Satellite object listings
= = = = =

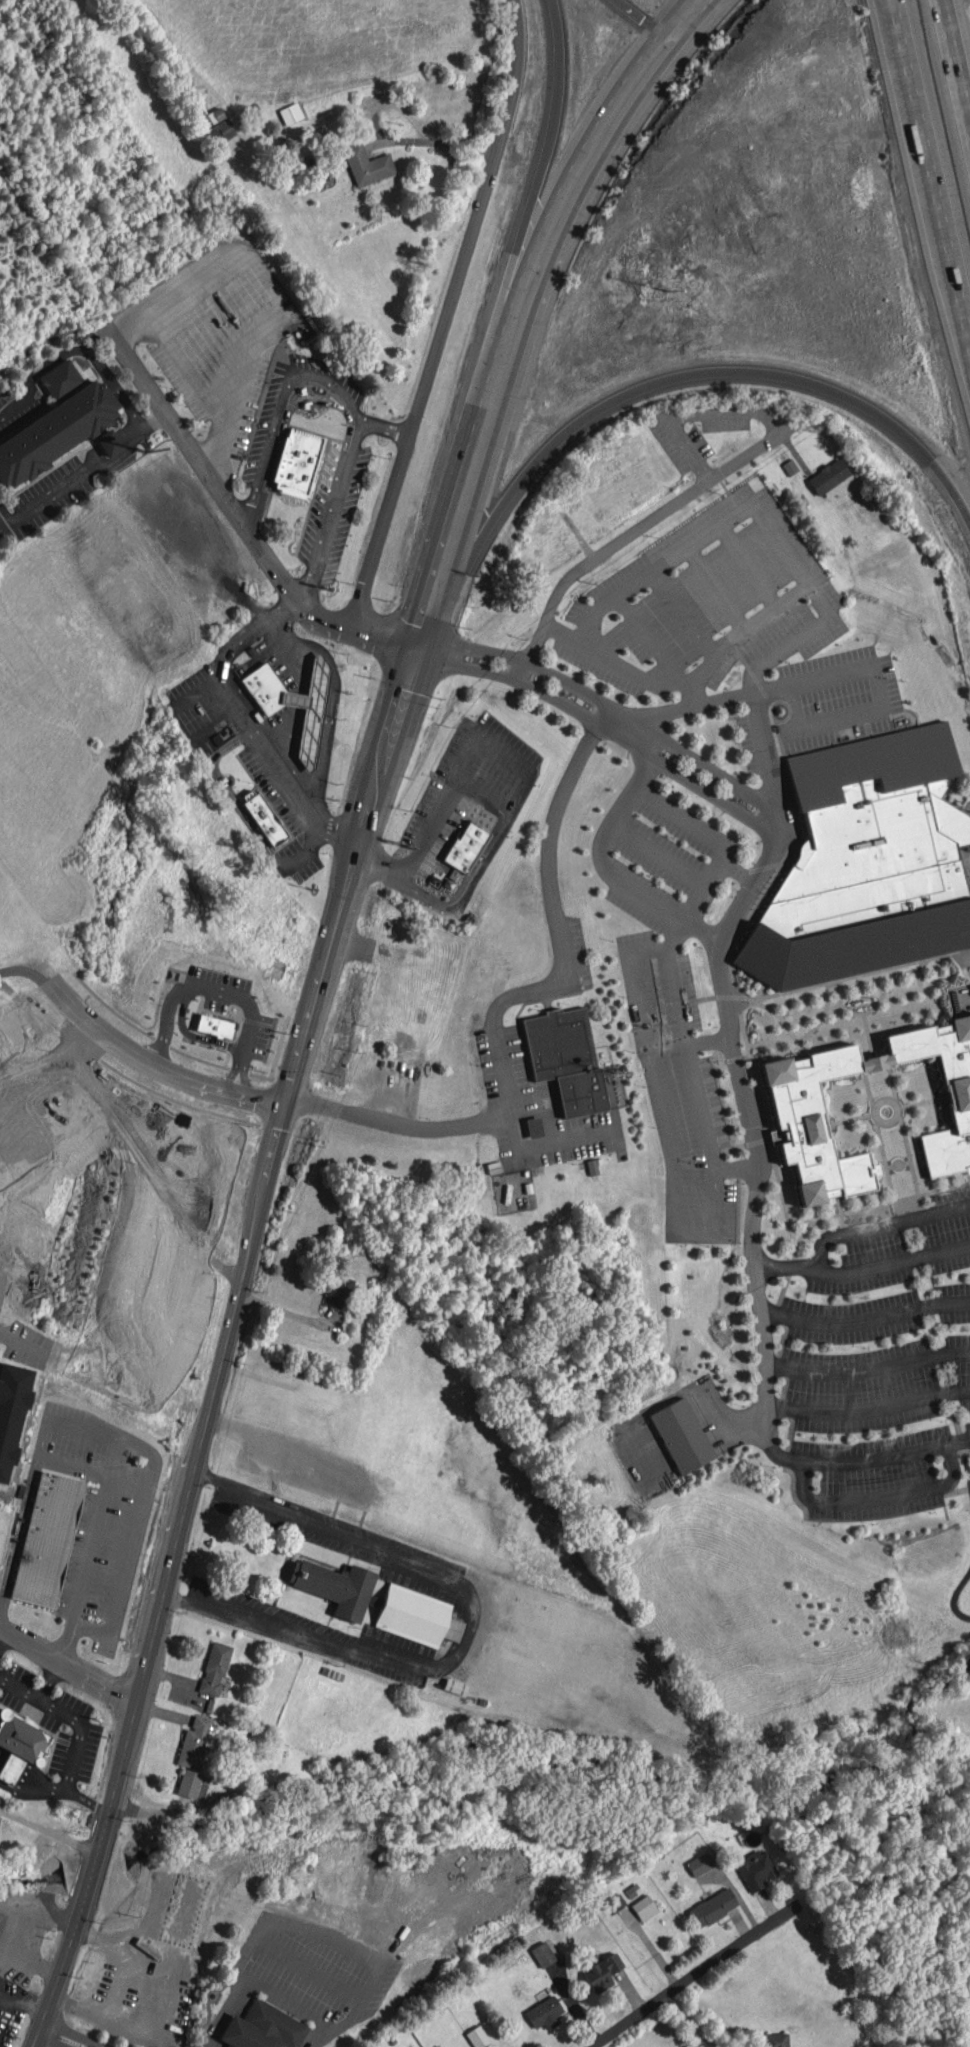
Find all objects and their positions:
road: (682, 15)
road: (648, 16)
road: (956, 57)
building: (290, 113)
building: (218, 126)
road: (384, 141)
building: (366, 164)
road: (539, 172)
road: (928, 178)
road: (576, 180)
road: (446, 313)
parking lot: (212, 342)
road: (89, 355)
road: (693, 373)
building: (60, 379)
road: (316, 388)
road: (11, 397)
road: (313, 401)
road: (229, 404)
road: (280, 407)
road: (151, 417)
road: (384, 429)
road: (128, 431)
building: (54, 432)
parking lot: (691, 438)
building: (107, 442)
road: (109, 444)
building: (297, 463)
building: (829, 478)
road: (51, 489)
road: (219, 489)
road: (462, 493)
road: (330, 510)
road: (636, 529)
road: (808, 579)
parking lot: (734, 631)
road: (388, 632)
road: (796, 639)
traffic signals: (419, 643)
road: (436, 648)
road: (544, 669)
gas station: (264, 688)
road: (879, 689)
road: (692, 692)
road: (332, 694)
road: (708, 704)
building: (309, 710)
road: (245, 718)
building: (775, 727)
road: (619, 733)
road: (466, 759)
road: (699, 762)
road: (767, 784)
road: (229, 792)
road: (623, 806)
road: (680, 814)
building: (263, 816)
road: (548, 837)
road: (306, 847)
building: (466, 847)
road: (660, 853)
building: (866, 863)
parking lot: (654, 865)
road: (735, 871)
road: (466, 881)
road: (708, 883)
road: (744, 889)
road: (652, 902)
parking lot: (579, 952)
road: (665, 952)
road: (197, 985)
road: (526, 991)
building: (956, 993)
building: (215, 1025)
road: (189, 1033)
road: (661, 1042)
road: (233, 1044)
building: (564, 1058)
road: (500, 1063)
road: (152, 1064)
road: (233, 1068)
road: (244, 1070)
parking lot: (679, 1090)
traffic signals: (284, 1099)
road: (741, 1102)
parking lot: (534, 1110)
building: (796, 1115)
road: (396, 1124)
building: (532, 1127)
road: (733, 1166)
road: (149, 1176)
road: (853, 1229)
road: (693, 1232)
road: (883, 1273)
building: (338, 1291)
road: (865, 1322)
road: (224, 1344)
parking lot: (884, 1370)
road: (866, 1376)
building: (11, 1411)
road: (866, 1416)
building: (680, 1435)
road: (134, 1445)
road: (873, 1465)
road: (34, 1468)
road: (800, 1475)
building: (46, 1538)
building: (335, 1586)
building: (416, 1616)
road: (468, 1628)
road: (3, 1641)
building: (214, 1668)
road: (66, 1671)
road: (36, 1698)
road: (79, 1734)
building: (196, 1741)
building: (20, 1744)
road: (9, 1772)
building: (192, 1784)
road: (64, 1792)
building: (233, 1799)
road: (49, 1828)
building: (699, 1863)
building: (755, 1869)
building: (643, 1907)
building: (712, 1907)
building: (541, 1954)
road: (145, 1968)
road: (373, 1970)
building: (601, 1972)
road: (167, 1981)
road: (116, 1982)
road: (667, 1993)
road: (21, 2006)
building: (544, 2012)
road: (221, 2013)
road: (689, 2020)
building: (262, 2027)
road: (45, 2029)
road: (64, 2031)
road: (316, 2036)
building: (476, 2036)
building: (775, 2039)

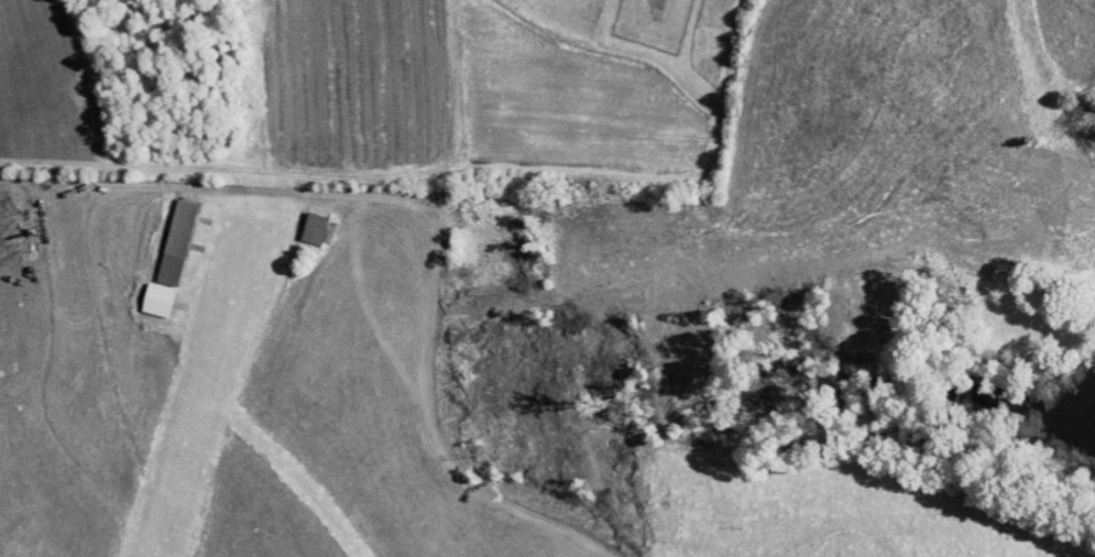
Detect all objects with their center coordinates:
building: (300, 220)
building: (162, 235)

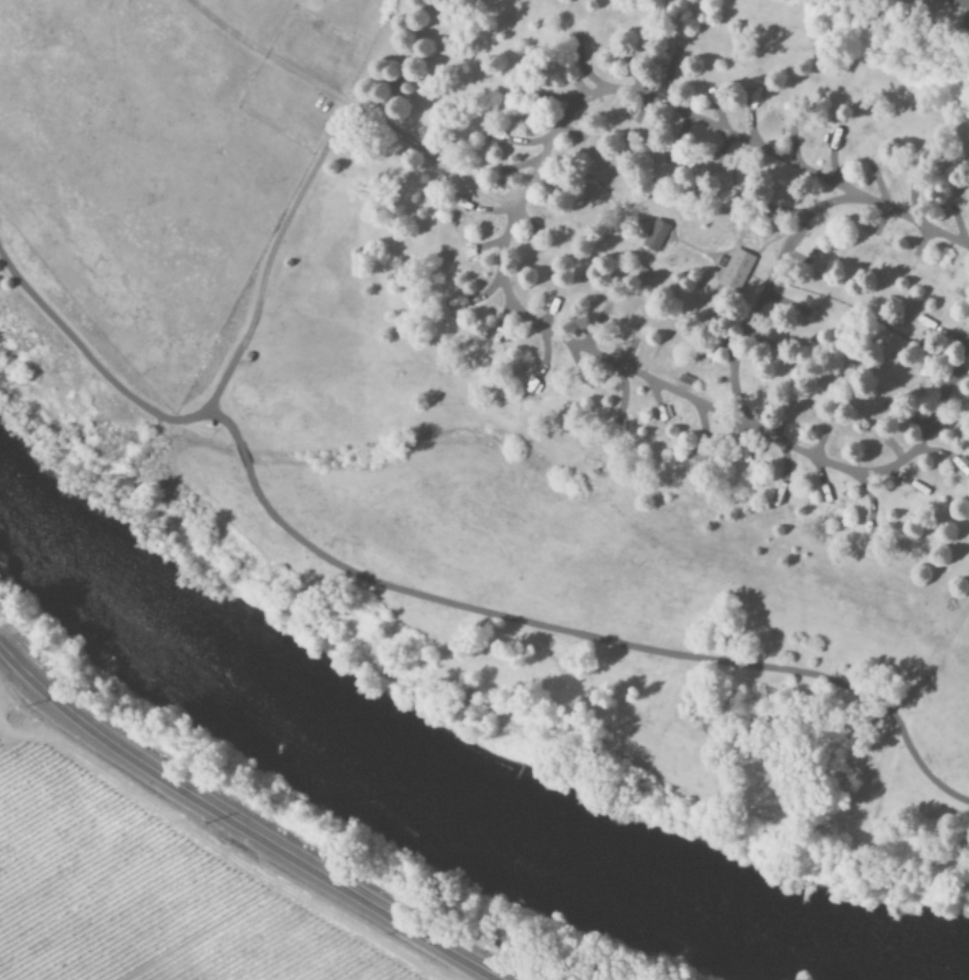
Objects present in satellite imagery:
road: (507, 235)
building: (655, 237)
building: (736, 272)
road: (764, 297)
road: (439, 600)
road: (22, 675)
road: (513, 725)
road: (909, 725)
river: (448, 796)
road: (263, 841)

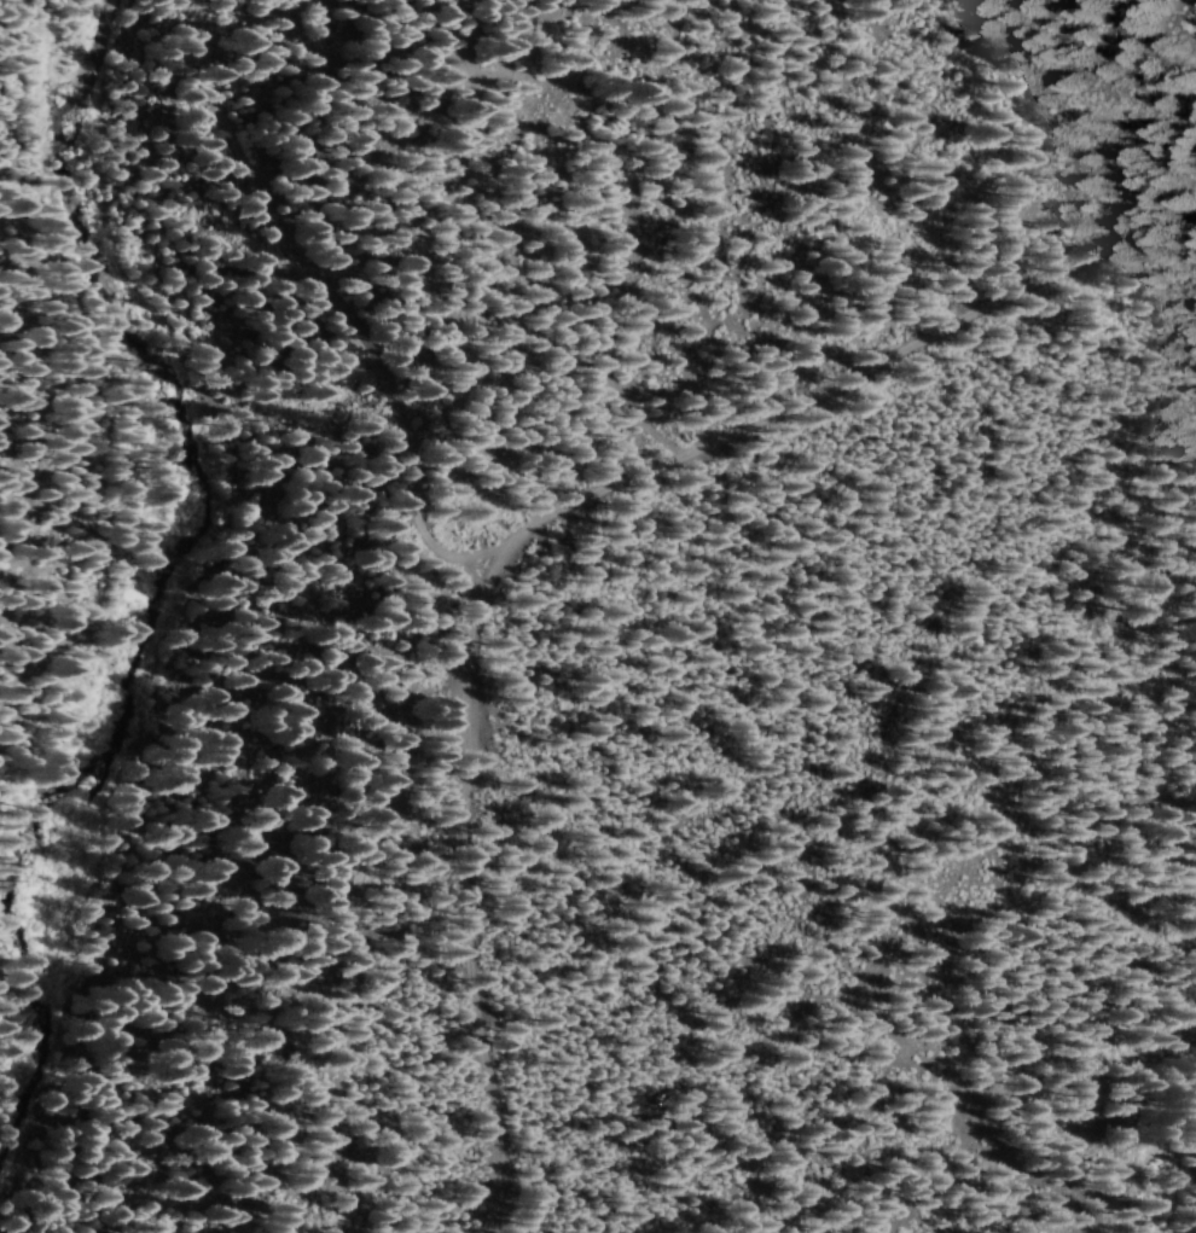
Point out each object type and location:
road: (650, 274)
road: (549, 545)
road: (488, 901)
road: (220, 1213)

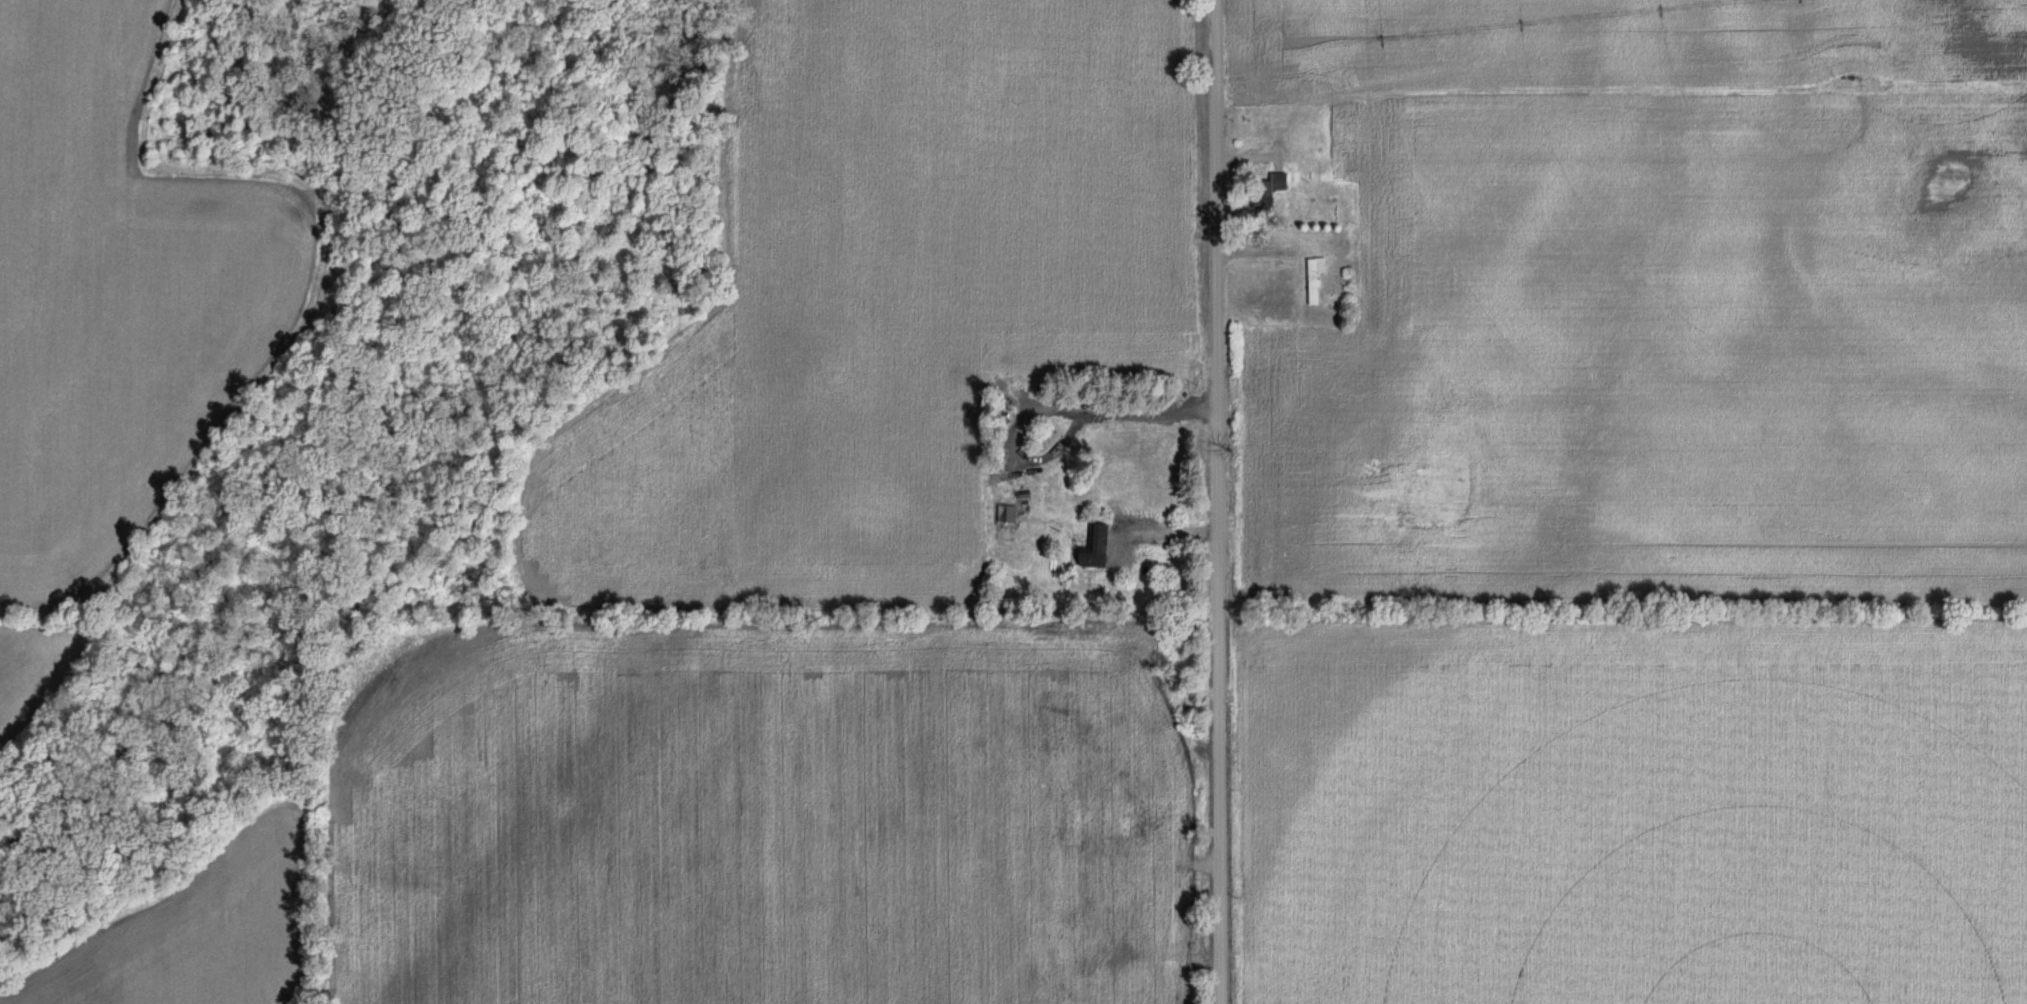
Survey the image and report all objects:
building: (1264, 192)
building: (1311, 281)
road: (1055, 409)
road: (1217, 502)
building: (1004, 516)
building: (1091, 549)
building: (1128, 918)
building: (1087, 965)

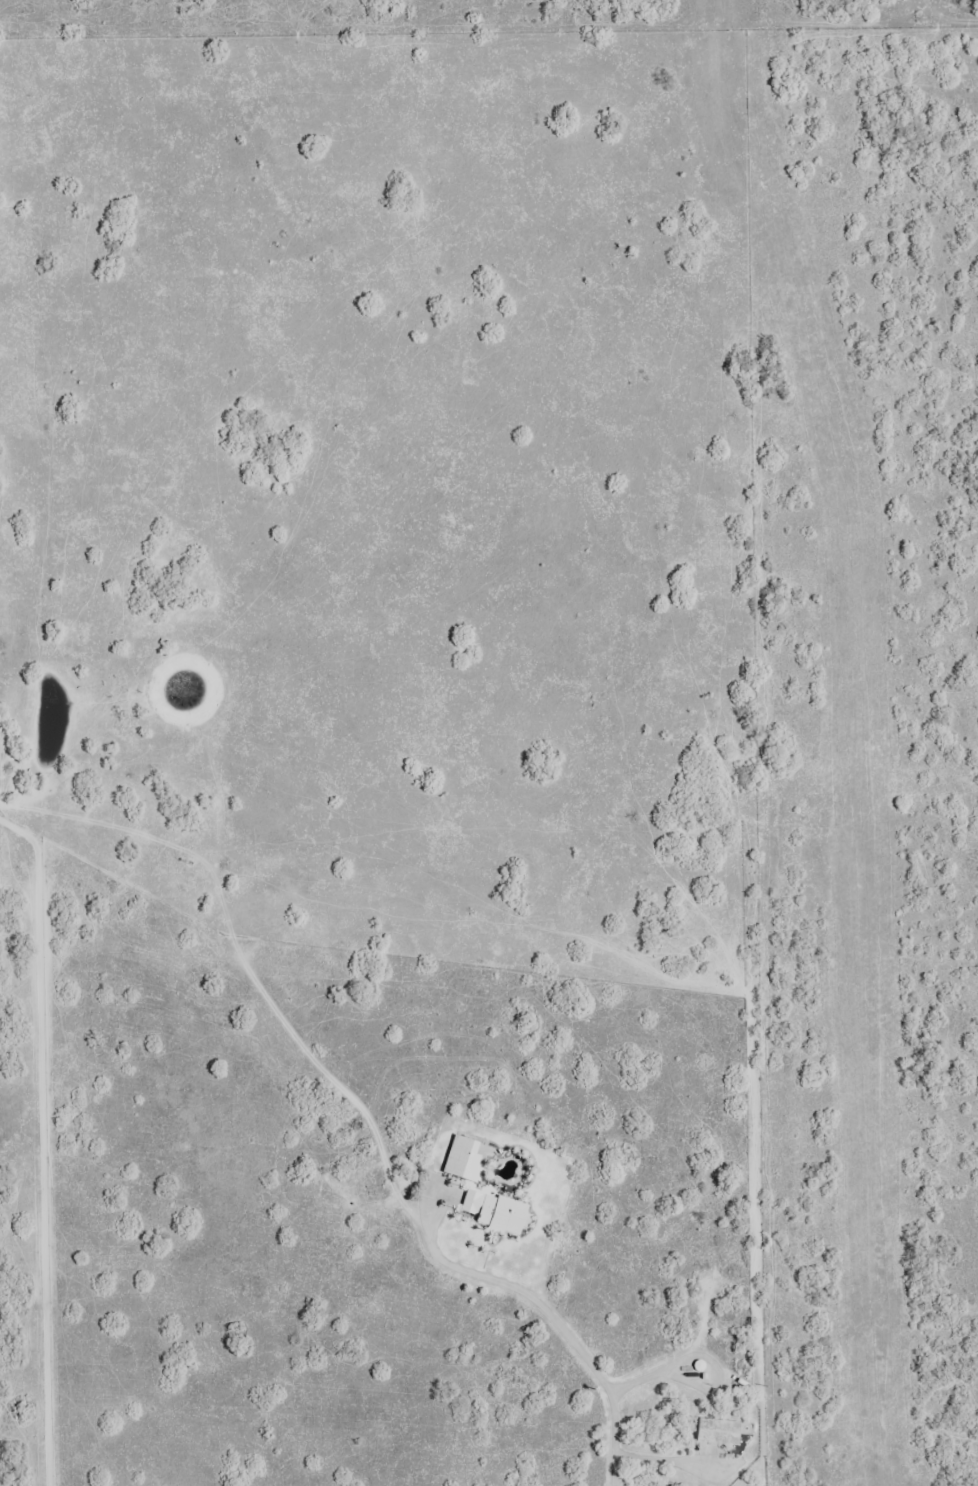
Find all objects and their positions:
building: (467, 1158)
building: (500, 1211)
road: (908, 1290)
road: (865, 1388)
building: (721, 1430)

= = = = =

The reply is a bare number, the count of lines in these entries that hold the word "parking".

* YOUR SOLUTION: 8